§ What you should do: Could you repeat the entries below exactly, but only from the line with "gray pentagon: rotated 16 degrees clockwise" through the line with "yellow line: moved 2 px right", and without any picture?

§ Input records:

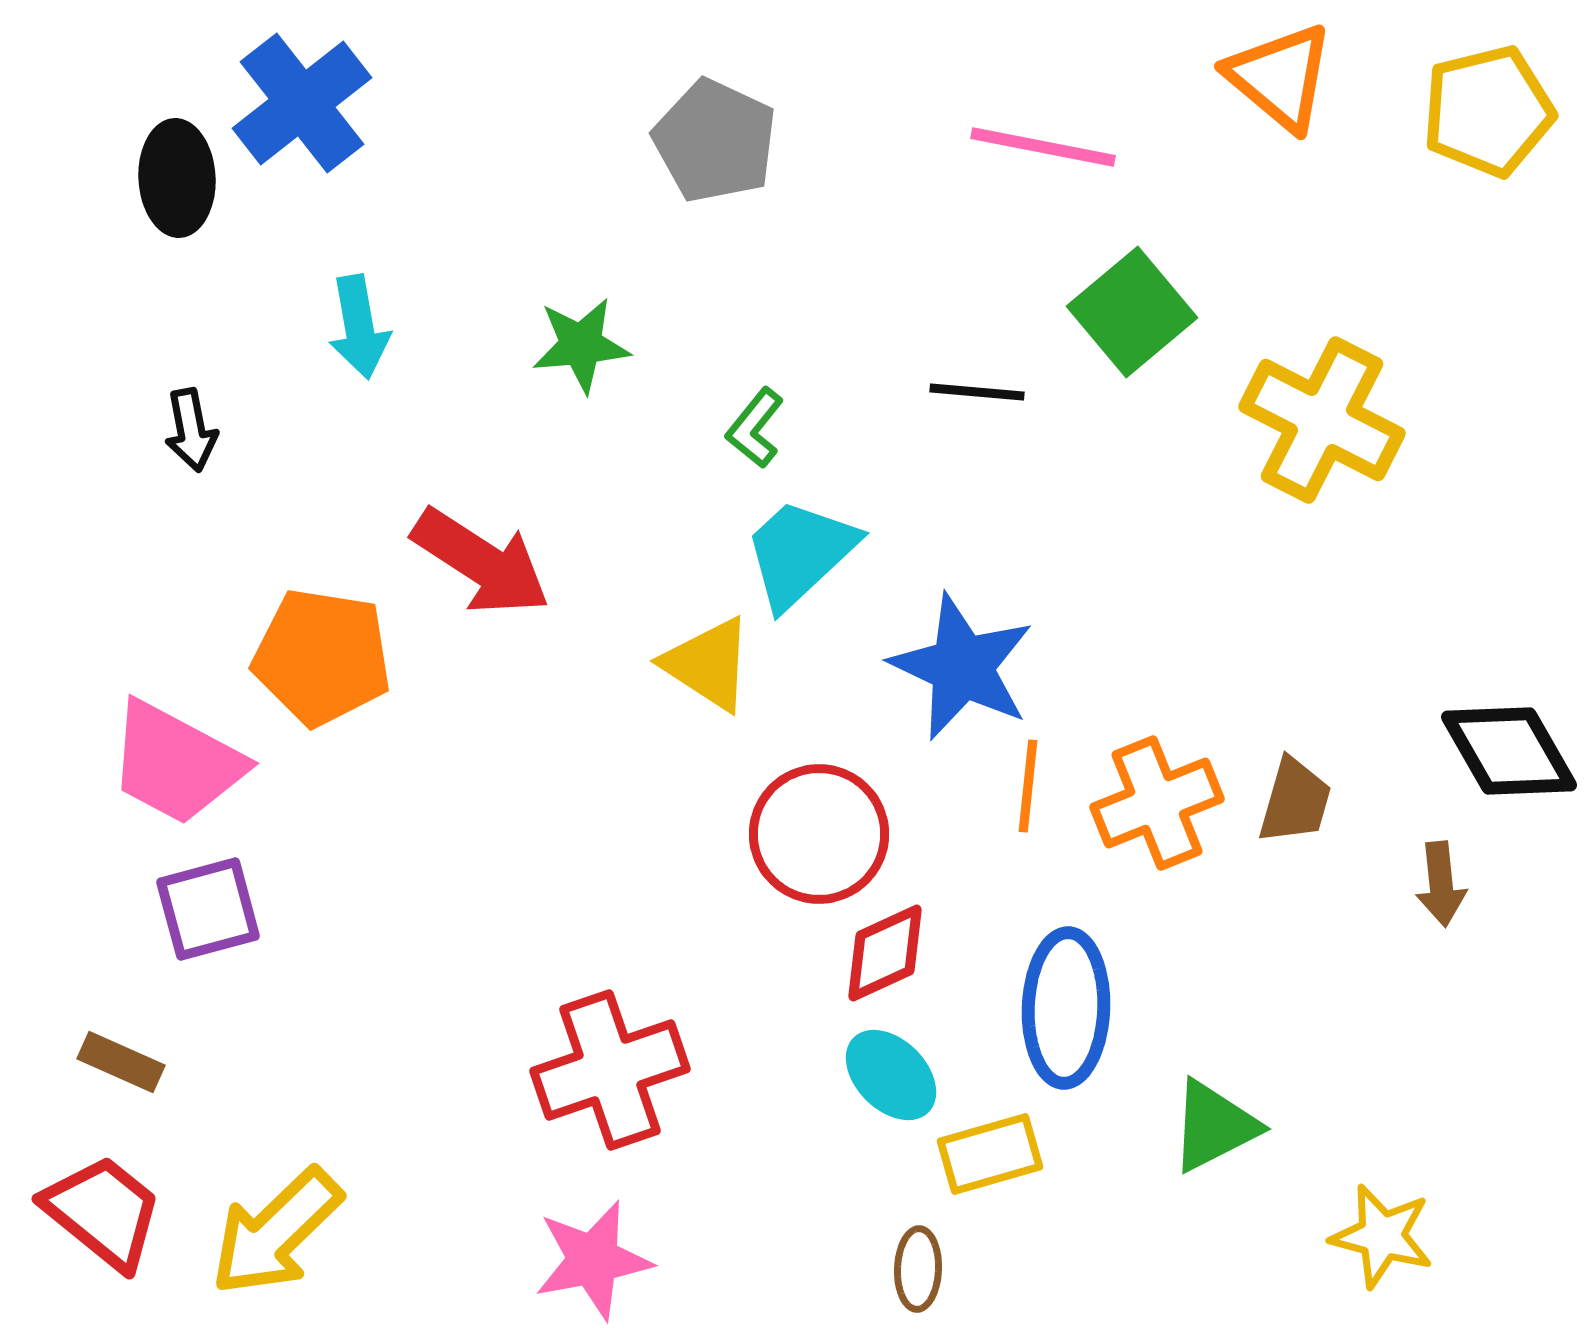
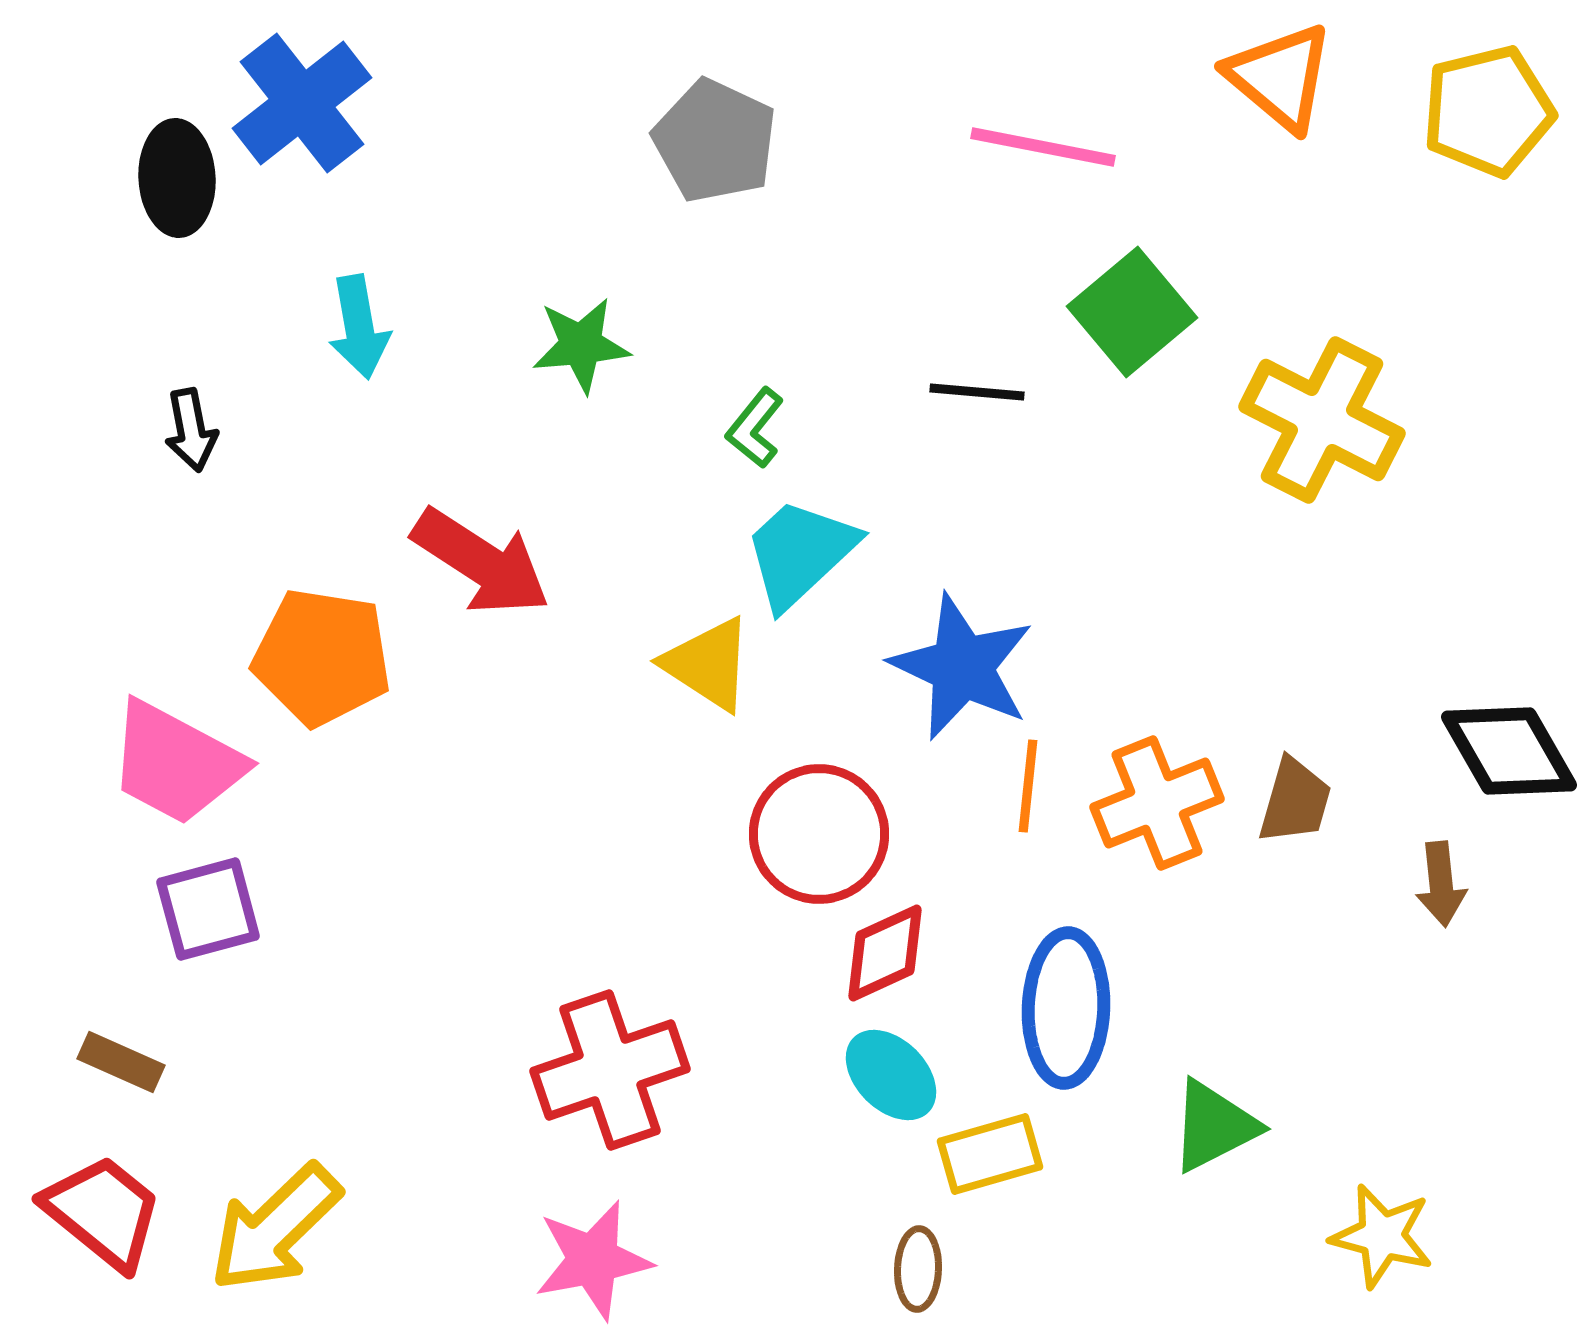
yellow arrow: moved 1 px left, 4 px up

--

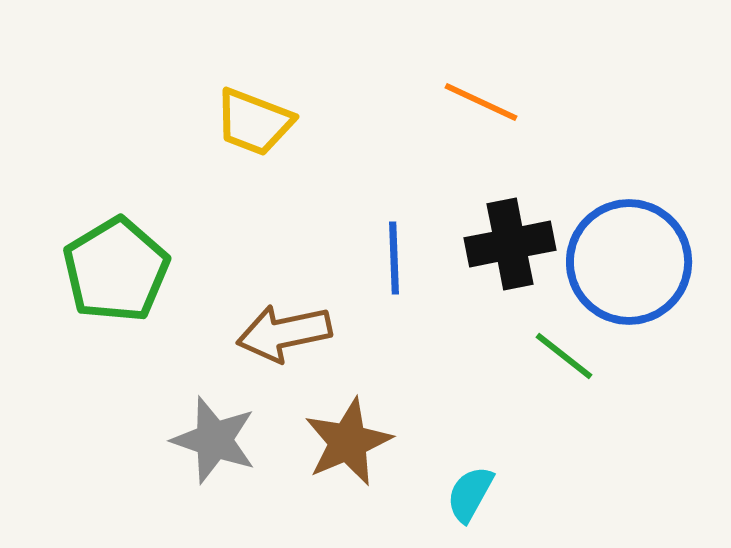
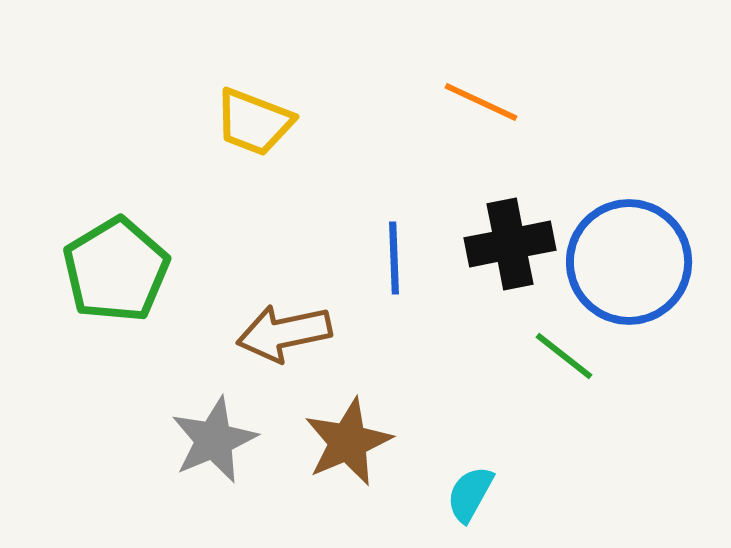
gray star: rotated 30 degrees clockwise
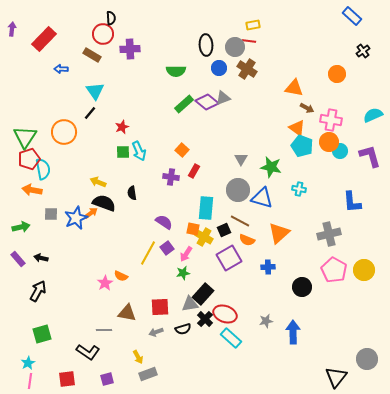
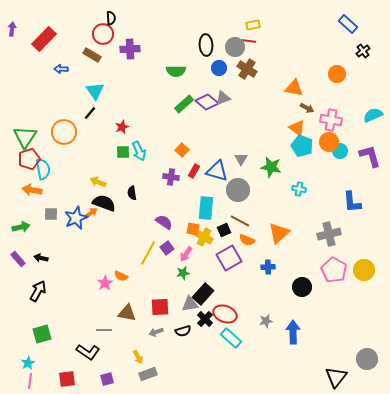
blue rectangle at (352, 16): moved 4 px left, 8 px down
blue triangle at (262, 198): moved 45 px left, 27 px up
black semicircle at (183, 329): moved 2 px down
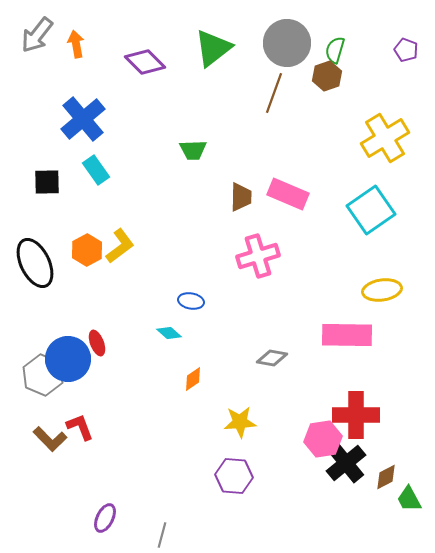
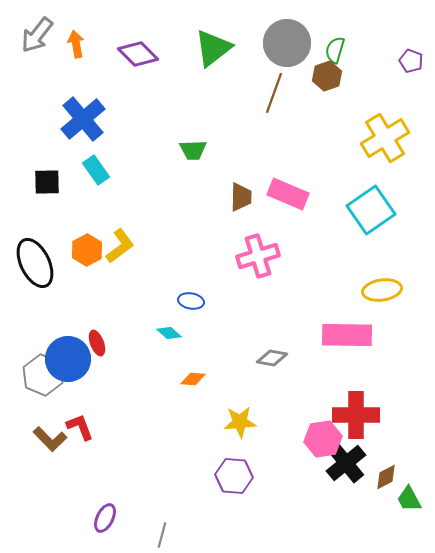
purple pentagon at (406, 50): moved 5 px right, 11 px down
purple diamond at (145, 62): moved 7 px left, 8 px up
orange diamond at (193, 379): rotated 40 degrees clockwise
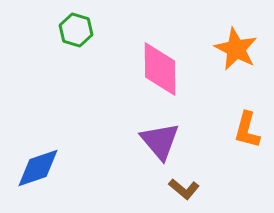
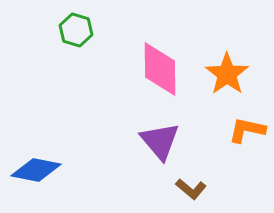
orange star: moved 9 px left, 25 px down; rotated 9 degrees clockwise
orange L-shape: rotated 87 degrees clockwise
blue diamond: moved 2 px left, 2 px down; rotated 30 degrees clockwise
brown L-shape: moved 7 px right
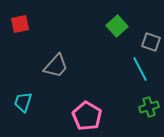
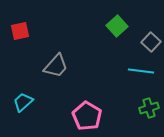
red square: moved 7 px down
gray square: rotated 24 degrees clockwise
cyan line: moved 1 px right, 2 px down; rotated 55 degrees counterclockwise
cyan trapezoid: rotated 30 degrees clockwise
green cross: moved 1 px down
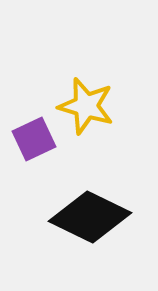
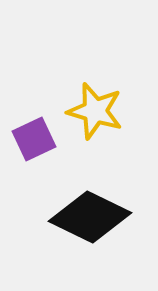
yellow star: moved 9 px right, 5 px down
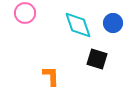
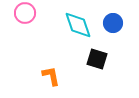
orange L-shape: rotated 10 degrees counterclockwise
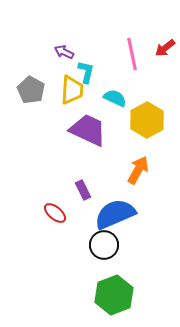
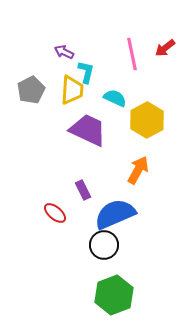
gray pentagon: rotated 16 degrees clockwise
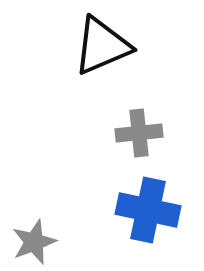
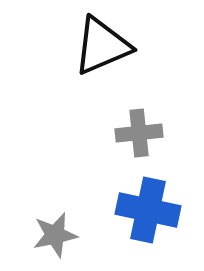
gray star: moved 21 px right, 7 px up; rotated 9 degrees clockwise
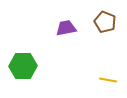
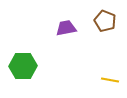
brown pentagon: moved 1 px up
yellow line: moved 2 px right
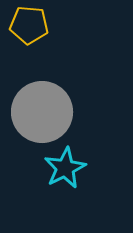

§ Final answer:
gray pentagon: rotated 16 degrees clockwise
gray star: moved 21 px right, 7 px up; rotated 9 degrees clockwise
brown pentagon: moved 1 px up
yellow line: moved 2 px right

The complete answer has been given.